▸ **Records to process**
━━━━━━

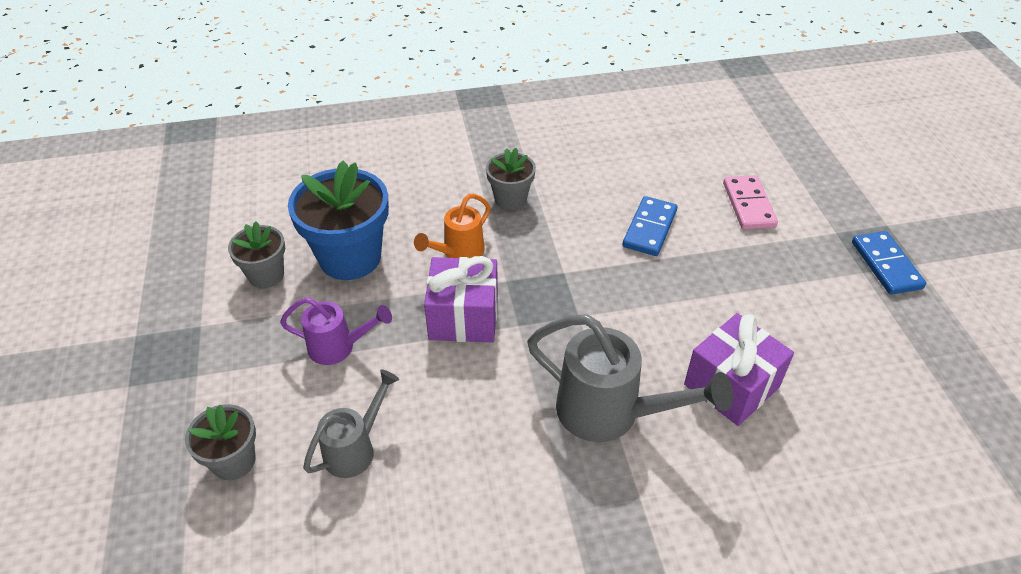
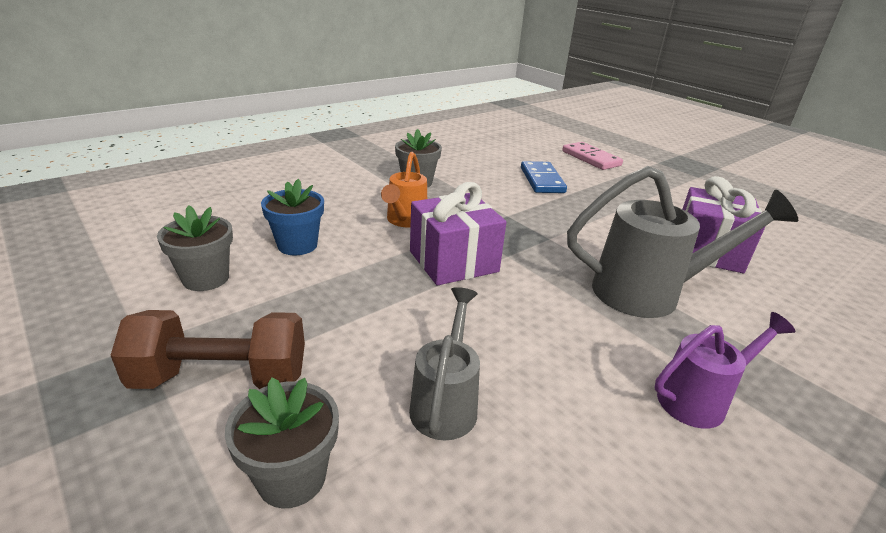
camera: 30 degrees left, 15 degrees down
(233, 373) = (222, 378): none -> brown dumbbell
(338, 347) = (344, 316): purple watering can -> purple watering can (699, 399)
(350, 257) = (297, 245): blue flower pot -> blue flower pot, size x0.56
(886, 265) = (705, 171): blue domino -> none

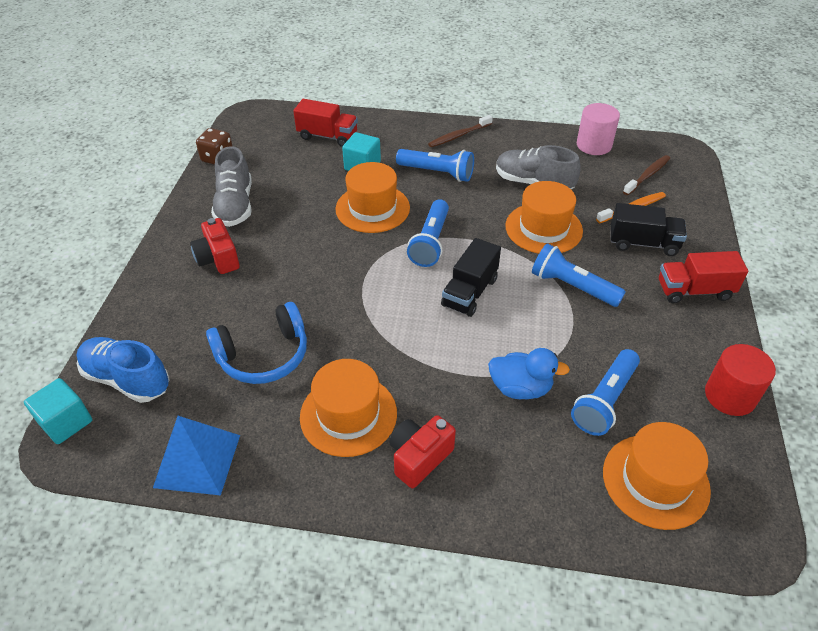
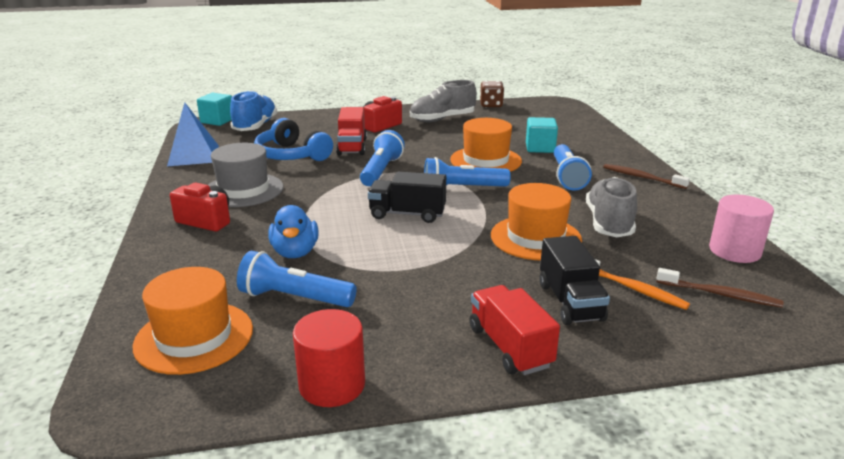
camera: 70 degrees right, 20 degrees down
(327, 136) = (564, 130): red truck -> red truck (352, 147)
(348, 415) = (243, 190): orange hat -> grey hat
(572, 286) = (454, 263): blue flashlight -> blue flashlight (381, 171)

━━━━━━

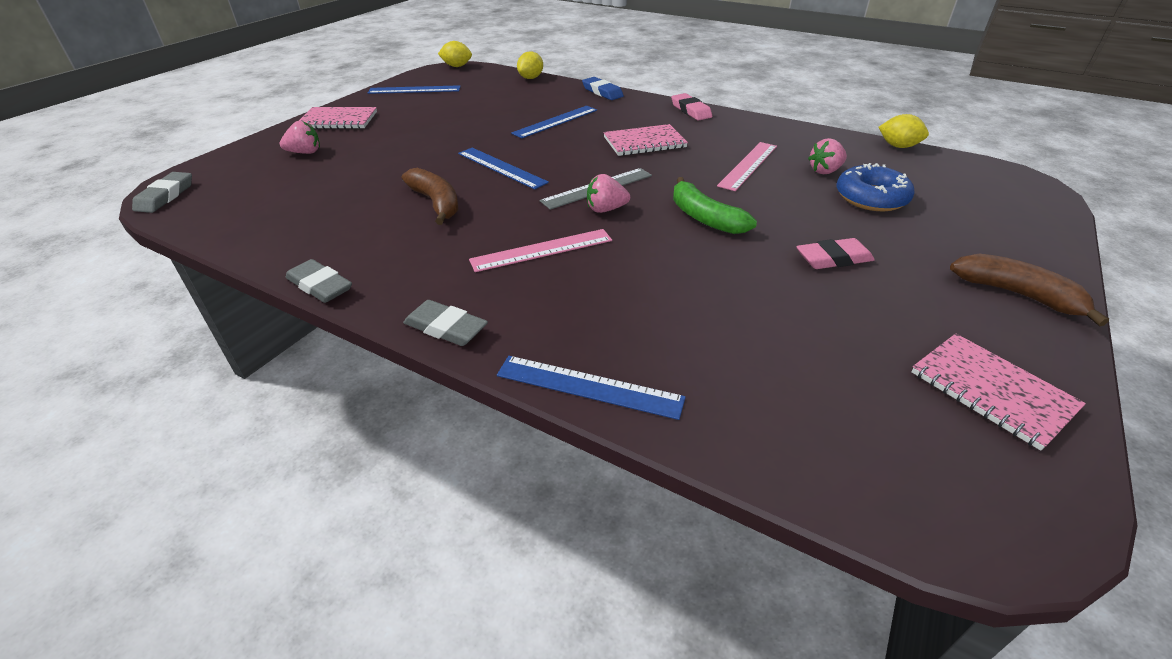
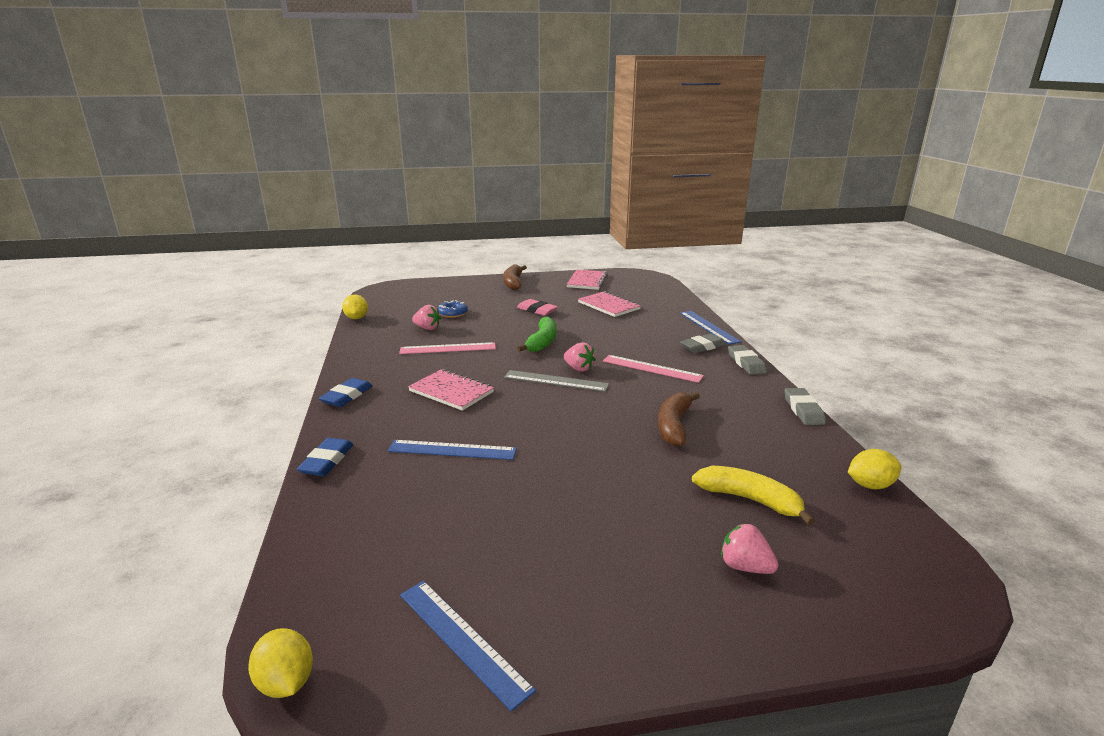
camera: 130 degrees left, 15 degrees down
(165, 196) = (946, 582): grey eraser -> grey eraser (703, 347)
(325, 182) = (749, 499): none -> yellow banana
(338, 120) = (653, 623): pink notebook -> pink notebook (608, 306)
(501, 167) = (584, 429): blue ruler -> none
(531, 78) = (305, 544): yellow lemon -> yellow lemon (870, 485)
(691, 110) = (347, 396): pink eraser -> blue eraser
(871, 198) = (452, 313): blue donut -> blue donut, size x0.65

━━━━━━

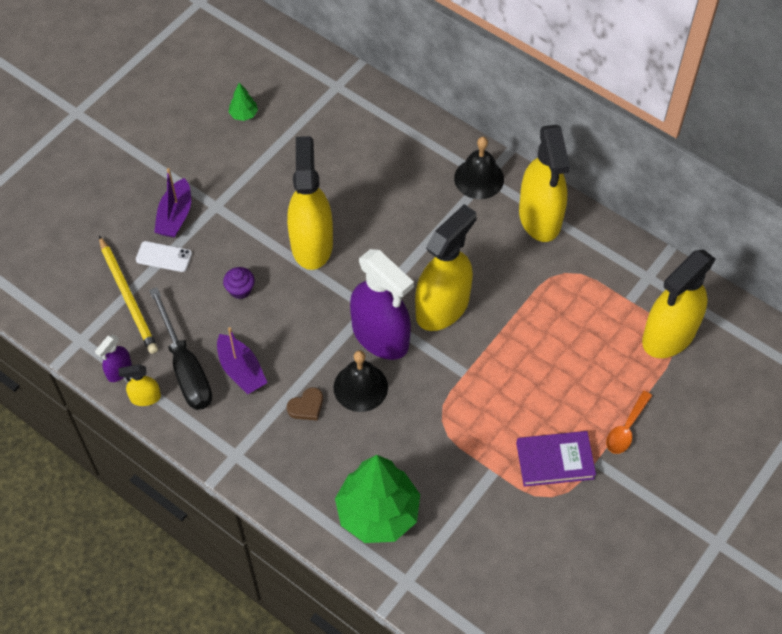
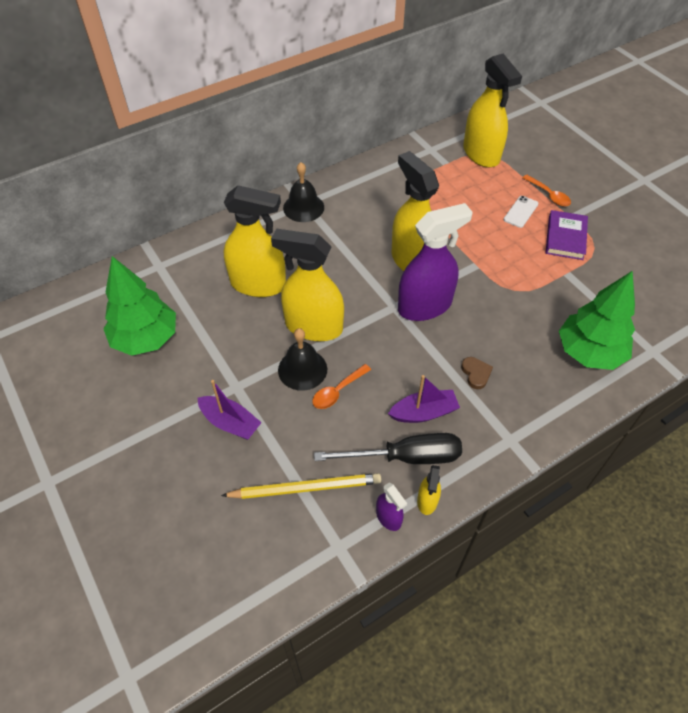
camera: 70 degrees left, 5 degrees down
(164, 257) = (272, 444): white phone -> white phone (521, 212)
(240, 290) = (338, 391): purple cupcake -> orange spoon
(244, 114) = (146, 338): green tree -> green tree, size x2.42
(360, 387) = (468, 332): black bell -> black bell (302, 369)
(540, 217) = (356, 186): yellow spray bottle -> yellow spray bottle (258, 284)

━━━━━━

▸ **Prompt**
Your answer is the exact run of lines above from the one with "(338, 347) = (344, 316): purple" through the one with "(348, 415) = (243, 190): orange", both ends included, minus any picture.

▸ **Exercise answer**
(338, 347) = (344, 316): purple watering can -> purple watering can (699, 399)
(350, 257) = (297, 245): blue flower pot -> blue flower pot, size x0.56
(886, 265) = (705, 171): blue domino -> none

camera: 70 degrees right, 20 degrees down
(327, 136) = (564, 130): red truck -> red truck (352, 147)
(348, 415) = (243, 190): orange hat -> grey hat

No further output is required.